[Start of Attachment]

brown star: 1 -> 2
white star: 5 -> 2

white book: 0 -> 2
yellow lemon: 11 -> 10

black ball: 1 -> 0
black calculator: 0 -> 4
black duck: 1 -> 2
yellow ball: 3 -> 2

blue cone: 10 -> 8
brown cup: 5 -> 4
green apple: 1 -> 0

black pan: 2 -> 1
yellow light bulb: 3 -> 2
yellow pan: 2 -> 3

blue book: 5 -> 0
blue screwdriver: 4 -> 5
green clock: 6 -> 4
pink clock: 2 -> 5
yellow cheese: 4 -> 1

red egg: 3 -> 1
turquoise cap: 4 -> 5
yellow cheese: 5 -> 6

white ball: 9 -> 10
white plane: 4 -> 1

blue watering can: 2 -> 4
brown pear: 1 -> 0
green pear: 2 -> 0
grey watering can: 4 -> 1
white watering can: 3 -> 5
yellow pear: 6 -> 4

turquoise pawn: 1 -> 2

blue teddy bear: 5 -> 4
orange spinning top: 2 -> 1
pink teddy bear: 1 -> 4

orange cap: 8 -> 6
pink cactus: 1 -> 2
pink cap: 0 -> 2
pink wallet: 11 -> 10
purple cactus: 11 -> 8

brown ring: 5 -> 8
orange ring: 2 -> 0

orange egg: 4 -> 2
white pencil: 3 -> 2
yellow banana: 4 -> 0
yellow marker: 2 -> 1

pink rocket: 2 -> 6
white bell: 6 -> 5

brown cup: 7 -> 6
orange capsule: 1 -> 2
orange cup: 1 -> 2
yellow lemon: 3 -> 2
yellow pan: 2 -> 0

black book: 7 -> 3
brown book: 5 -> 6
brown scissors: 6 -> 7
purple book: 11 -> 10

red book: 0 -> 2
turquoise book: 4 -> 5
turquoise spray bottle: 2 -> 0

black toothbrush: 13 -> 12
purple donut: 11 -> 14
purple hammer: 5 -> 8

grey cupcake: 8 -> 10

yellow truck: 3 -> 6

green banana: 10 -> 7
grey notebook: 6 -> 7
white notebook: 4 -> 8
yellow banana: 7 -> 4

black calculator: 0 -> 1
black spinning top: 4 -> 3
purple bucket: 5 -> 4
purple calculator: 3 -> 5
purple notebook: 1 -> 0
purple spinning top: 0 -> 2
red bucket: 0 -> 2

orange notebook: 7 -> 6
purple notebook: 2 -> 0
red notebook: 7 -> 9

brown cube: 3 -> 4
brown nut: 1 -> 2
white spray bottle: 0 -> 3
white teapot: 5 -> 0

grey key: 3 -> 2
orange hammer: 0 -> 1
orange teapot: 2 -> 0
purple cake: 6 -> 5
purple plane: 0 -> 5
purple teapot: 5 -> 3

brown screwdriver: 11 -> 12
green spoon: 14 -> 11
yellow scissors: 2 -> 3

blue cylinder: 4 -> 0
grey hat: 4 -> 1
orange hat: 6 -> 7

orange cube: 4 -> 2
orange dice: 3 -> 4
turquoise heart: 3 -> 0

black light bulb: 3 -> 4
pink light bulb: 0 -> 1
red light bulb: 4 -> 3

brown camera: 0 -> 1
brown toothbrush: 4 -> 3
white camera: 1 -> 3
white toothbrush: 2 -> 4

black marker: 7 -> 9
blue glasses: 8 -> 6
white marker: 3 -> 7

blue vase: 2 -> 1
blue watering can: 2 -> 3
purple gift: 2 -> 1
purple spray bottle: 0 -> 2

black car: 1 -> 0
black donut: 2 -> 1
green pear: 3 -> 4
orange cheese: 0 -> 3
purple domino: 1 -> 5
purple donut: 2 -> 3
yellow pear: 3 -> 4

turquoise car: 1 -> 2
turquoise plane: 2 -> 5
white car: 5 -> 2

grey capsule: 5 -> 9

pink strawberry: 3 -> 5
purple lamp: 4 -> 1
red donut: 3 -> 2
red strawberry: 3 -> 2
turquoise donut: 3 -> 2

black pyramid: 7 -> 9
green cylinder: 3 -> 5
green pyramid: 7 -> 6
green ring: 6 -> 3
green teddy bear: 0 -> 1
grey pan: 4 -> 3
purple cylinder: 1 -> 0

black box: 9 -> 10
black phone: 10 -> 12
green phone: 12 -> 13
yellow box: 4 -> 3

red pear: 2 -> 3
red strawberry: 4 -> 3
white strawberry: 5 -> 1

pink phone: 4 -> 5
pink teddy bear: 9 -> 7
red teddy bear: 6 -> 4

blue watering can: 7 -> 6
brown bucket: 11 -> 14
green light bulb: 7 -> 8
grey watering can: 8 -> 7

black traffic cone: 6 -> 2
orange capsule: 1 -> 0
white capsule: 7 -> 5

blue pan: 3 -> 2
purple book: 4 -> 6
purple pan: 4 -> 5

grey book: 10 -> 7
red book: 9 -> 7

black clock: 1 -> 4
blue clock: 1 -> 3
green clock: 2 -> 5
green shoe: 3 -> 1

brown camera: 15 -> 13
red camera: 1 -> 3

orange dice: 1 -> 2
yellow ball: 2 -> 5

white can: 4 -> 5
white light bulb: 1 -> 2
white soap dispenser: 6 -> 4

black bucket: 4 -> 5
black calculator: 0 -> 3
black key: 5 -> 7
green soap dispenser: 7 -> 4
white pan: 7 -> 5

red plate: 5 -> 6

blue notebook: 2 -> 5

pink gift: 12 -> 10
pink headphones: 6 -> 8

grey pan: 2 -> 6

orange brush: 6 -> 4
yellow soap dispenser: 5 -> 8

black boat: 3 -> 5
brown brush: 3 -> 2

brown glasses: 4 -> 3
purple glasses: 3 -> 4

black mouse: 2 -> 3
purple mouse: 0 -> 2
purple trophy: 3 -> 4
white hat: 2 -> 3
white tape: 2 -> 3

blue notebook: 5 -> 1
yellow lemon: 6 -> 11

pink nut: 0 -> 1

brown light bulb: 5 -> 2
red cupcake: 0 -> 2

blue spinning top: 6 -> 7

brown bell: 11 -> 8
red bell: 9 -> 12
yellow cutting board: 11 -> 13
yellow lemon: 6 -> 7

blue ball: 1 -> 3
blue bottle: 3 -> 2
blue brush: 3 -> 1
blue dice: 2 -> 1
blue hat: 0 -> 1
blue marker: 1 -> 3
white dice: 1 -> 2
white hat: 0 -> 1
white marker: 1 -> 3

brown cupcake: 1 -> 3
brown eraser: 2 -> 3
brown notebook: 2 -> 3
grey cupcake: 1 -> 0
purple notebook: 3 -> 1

[End of Attachment]

Only the lines from the one holding "black mouse: 2 -> 3" through the end of the listing should appear in the response, each restated exactly.

black mouse: 2 -> 3
purple mouse: 0 -> 2
purple trophy: 3 -> 4
white hat: 2 -> 3
white tape: 2 -> 3

blue notebook: 5 -> 1
yellow lemon: 6 -> 11

pink nut: 0 -> 1

brown light bulb: 5 -> 2
red cupcake: 0 -> 2

blue spinning top: 6 -> 7

brown bell: 11 -> 8
red bell: 9 -> 12
yellow cutting board: 11 -> 13
yellow lemon: 6 -> 7

blue ball: 1 -> 3
blue bottle: 3 -> 2
blue brush: 3 -> 1
blue dice: 2 -> 1
blue hat: 0 -> 1
blue marker: 1 -> 3
white dice: 1 -> 2
white hat: 0 -> 1
white marker: 1 -> 3

brown cupcake: 1 -> 3
brown eraser: 2 -> 3
brown notebook: 2 -> 3
grey cupcake: 1 -> 0
purple notebook: 3 -> 1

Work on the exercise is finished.